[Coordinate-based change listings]
• • • • • • •

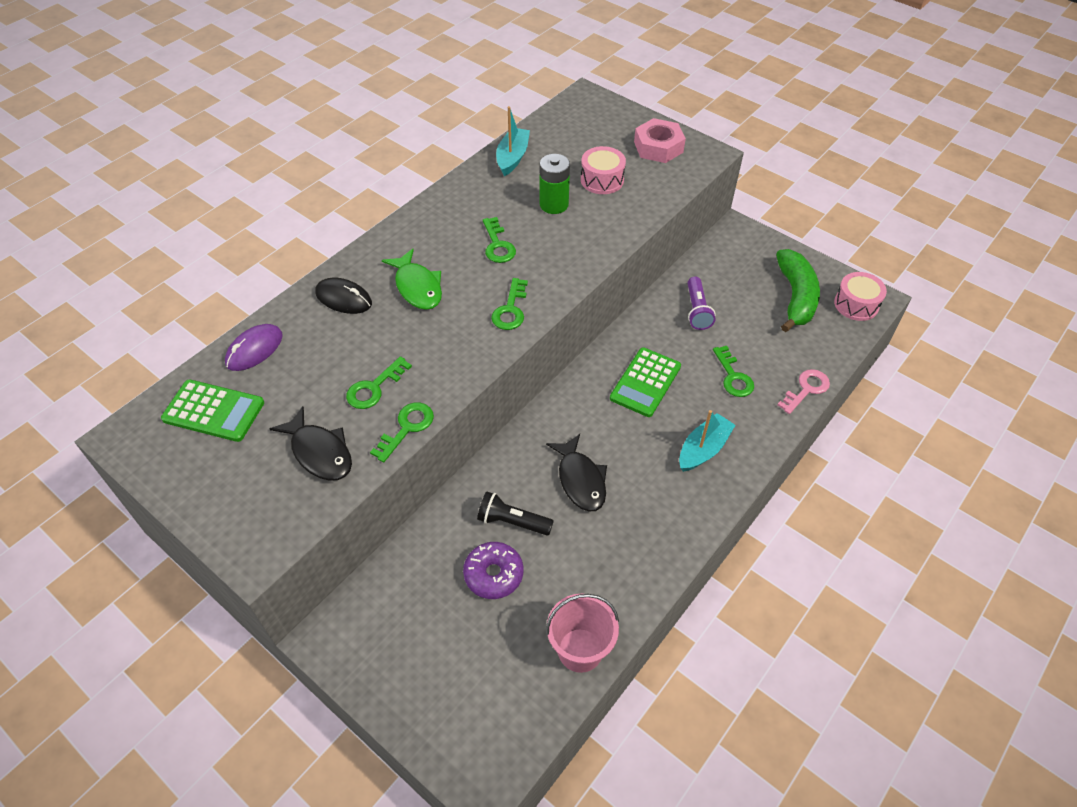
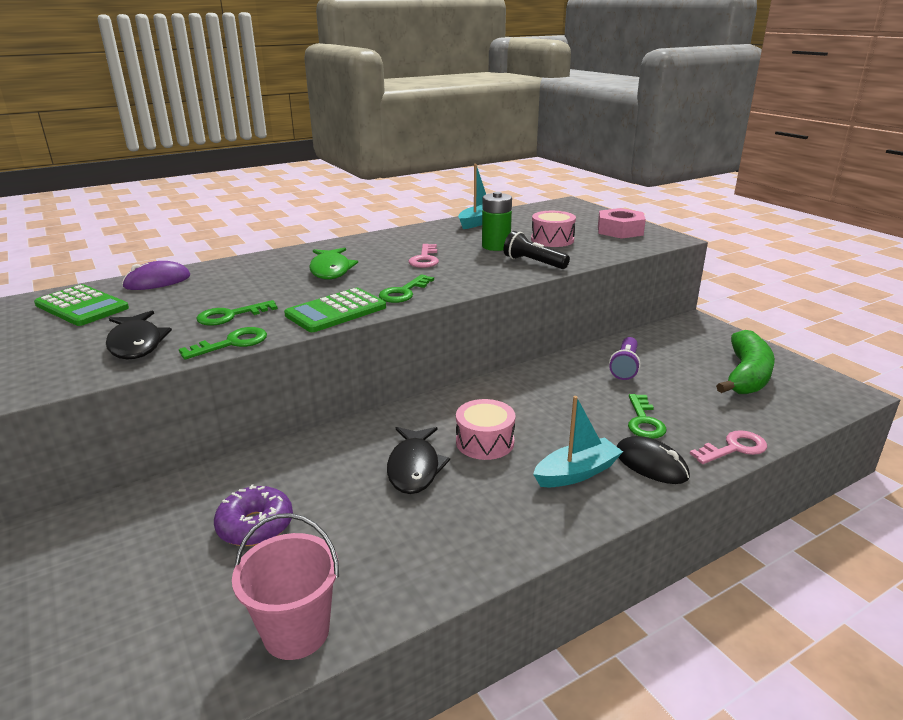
camera: 20 degrees right, 25 degrees down
(344, 298) = (261, 267): black mouse -> black mouse (651, 464)
(498, 245) = (425, 259): green key -> pink key
(512, 521) = (313, 485): black flashlight -> black flashlight (533, 262)
(645, 382) = (537, 407): green calculator -> green calculator (336, 311)
(856, 304) = (822, 392): pink drum -> pink drum (485, 442)

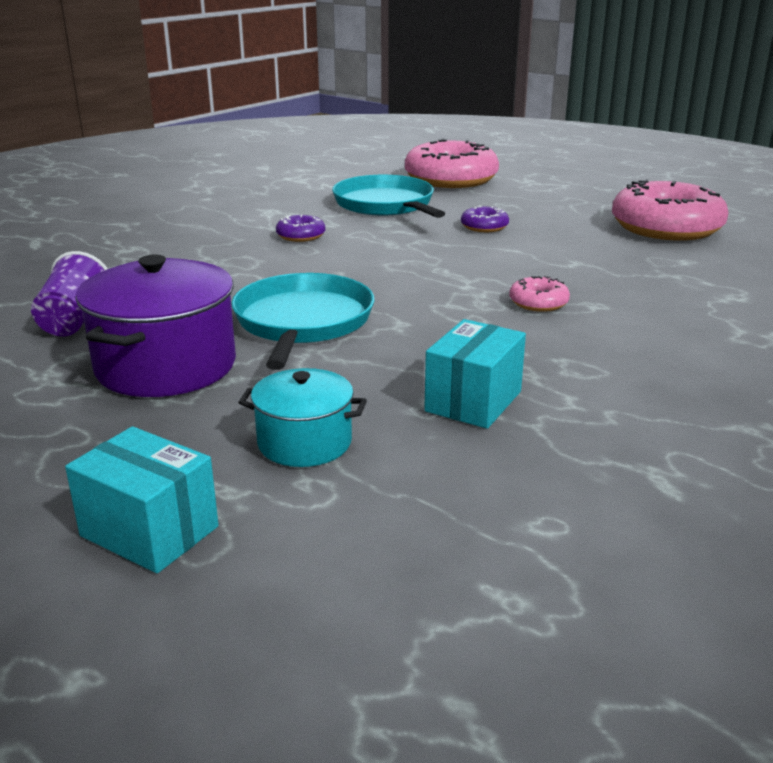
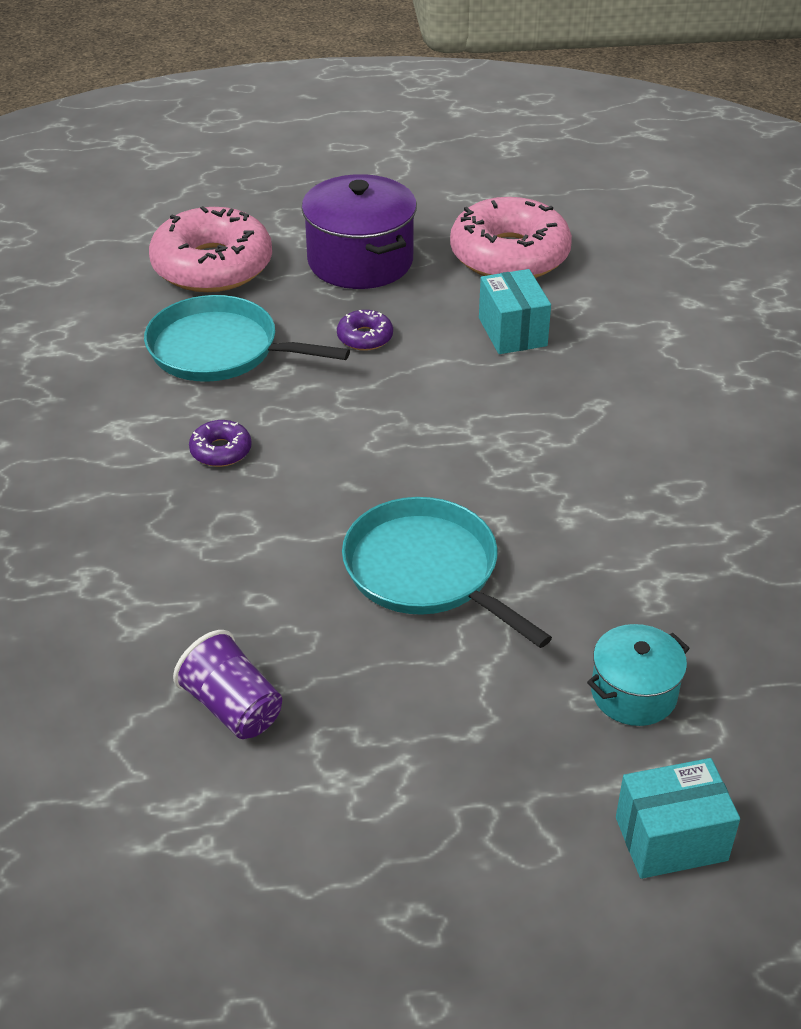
camera: 45 degrees left, 15 degrees up
(166, 366) = (412, 697): purple pot -> purple pot (360, 261)
(473, 401) = (670, 573): turquoise box -> turquoise box (512, 332)
(538, 303) = (557, 427): pink donut -> none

• • • • • • •

Assignment
Reproduce verbatim every line starting at the line that holds "(856, 304) = (822, 392): pink" and ending with the final line of the data; omit the pictures.

Expected answer
(856, 304) = (822, 392): pink drum -> pink drum (485, 442)

camera: 45 degrees left, 15 degrees up
(166, 366) = (412, 697): purple pot -> purple pot (360, 261)
(473, 401) = (670, 573): turquoise box -> turquoise box (512, 332)
(538, 303) = (557, 427): pink donut -> none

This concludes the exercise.